Task to complete ▸
Repeat every record below exactly, leaving out the pictures.

Supplied records ▸
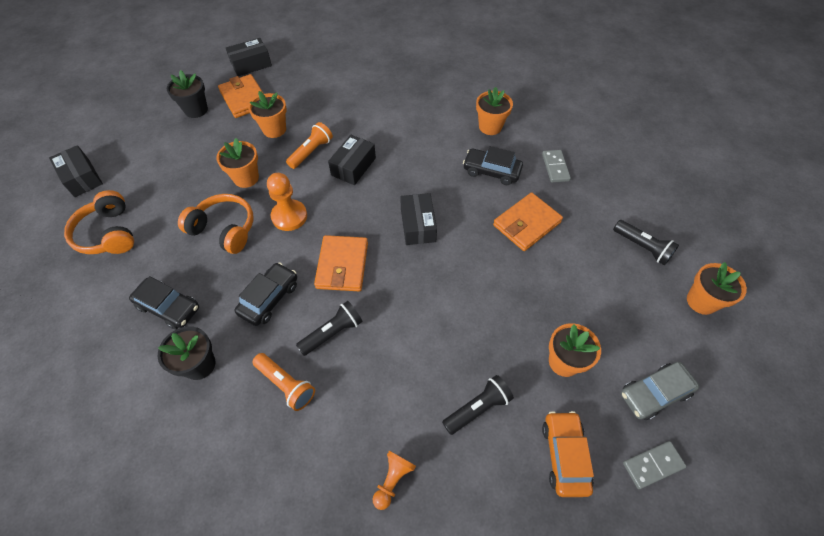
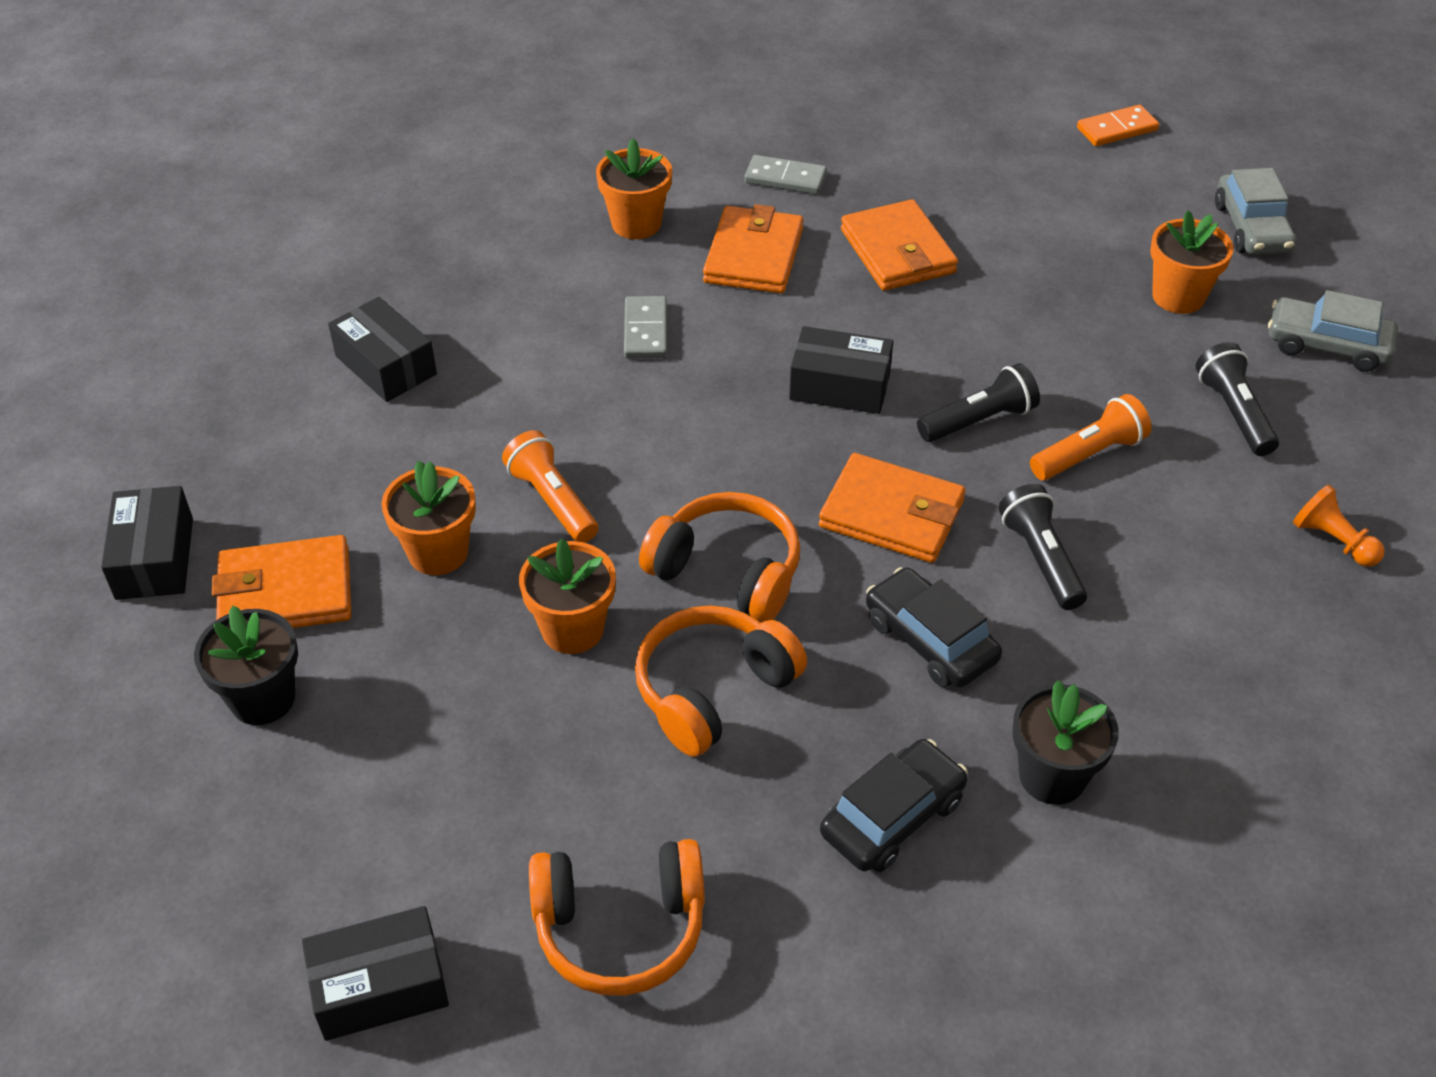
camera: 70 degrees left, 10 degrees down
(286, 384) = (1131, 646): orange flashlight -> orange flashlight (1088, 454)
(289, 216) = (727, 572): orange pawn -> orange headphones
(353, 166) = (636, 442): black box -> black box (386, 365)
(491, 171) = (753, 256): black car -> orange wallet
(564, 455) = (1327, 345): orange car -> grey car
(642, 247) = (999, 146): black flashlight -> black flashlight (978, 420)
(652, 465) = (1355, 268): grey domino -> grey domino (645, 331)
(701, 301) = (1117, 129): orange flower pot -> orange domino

Written solution ▸
camera: 70 degrees left, 10 degrees down
(286, 384) = (1131, 646): orange flashlight -> orange flashlight (1088, 454)
(289, 216) = (727, 572): orange pawn -> orange headphones
(353, 166) = (636, 442): black box -> black box (386, 365)
(491, 171) = (753, 256): black car -> orange wallet
(564, 455) = (1327, 345): orange car -> grey car
(642, 247) = (999, 146): black flashlight -> black flashlight (978, 420)
(652, 465) = (1355, 268): grey domino -> grey domino (645, 331)
(701, 301) = (1117, 129): orange flower pot -> orange domino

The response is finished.